● Data provided:
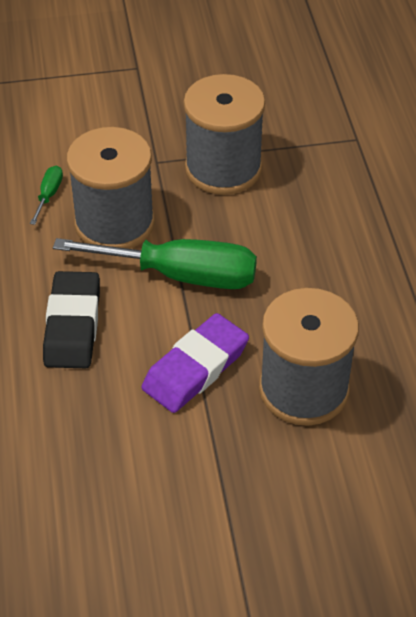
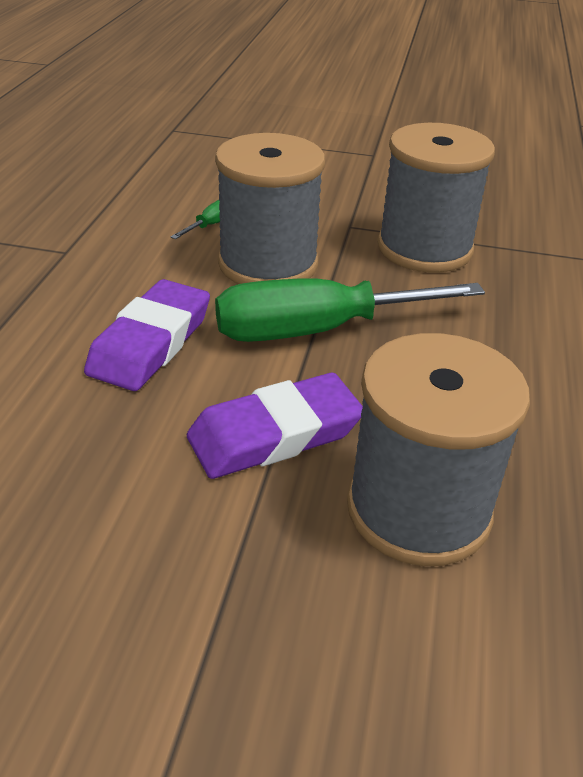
camera: 20 degrees right, 10 degrees down
(73, 325) = (151, 343): black eraser -> purple eraser
(181, 275) = (316, 330): green screwdriver -> green screwdriver turned 135 degrees clockwise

● The problem:
Each line from the material above that mentions the word "degrees" needs to be copied.

● Reply:
camera: 20 degrees right, 10 degrees down
(181, 275) = (316, 330): green screwdriver -> green screwdriver turned 135 degrees clockwise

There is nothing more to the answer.